+++ MATERIAL FOR THIS TASK
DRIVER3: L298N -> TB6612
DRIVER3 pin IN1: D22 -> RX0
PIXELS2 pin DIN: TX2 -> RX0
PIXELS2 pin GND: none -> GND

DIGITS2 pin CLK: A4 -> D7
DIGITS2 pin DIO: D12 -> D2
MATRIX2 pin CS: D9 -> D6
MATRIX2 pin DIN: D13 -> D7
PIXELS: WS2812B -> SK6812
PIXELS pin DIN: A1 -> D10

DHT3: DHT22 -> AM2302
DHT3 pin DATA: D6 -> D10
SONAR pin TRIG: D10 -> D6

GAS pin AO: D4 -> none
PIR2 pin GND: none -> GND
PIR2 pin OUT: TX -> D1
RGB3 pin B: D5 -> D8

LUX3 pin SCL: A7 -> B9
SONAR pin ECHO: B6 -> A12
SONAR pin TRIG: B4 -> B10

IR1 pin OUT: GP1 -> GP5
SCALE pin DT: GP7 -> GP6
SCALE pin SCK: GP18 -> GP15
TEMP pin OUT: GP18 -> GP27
++++++
• _YOUR TASK_:
All lines from the one that has "MATRIX2 pin DIN: D13 -> D7" through the end of the material above should be returned exactly; omit the rest.

• _TASK SOLUTION_:
MATRIX2 pin DIN: D13 -> D7
PIXELS: WS2812B -> SK6812
PIXELS pin DIN: A1 -> D10

DHT3: DHT22 -> AM2302
DHT3 pin DATA: D6 -> D10
SONAR pin TRIG: D10 -> D6

GAS pin AO: D4 -> none
PIR2 pin GND: none -> GND
PIR2 pin OUT: TX -> D1
RGB3 pin B: D5 -> D8

LUX3 pin SCL: A7 -> B9
SONAR pin ECHO: B6 -> A12
SONAR pin TRIG: B4 -> B10

IR1 pin OUT: GP1 -> GP5
SCALE pin DT: GP7 -> GP6
SCALE pin SCK: GP18 -> GP15
TEMP pin OUT: GP18 -> GP27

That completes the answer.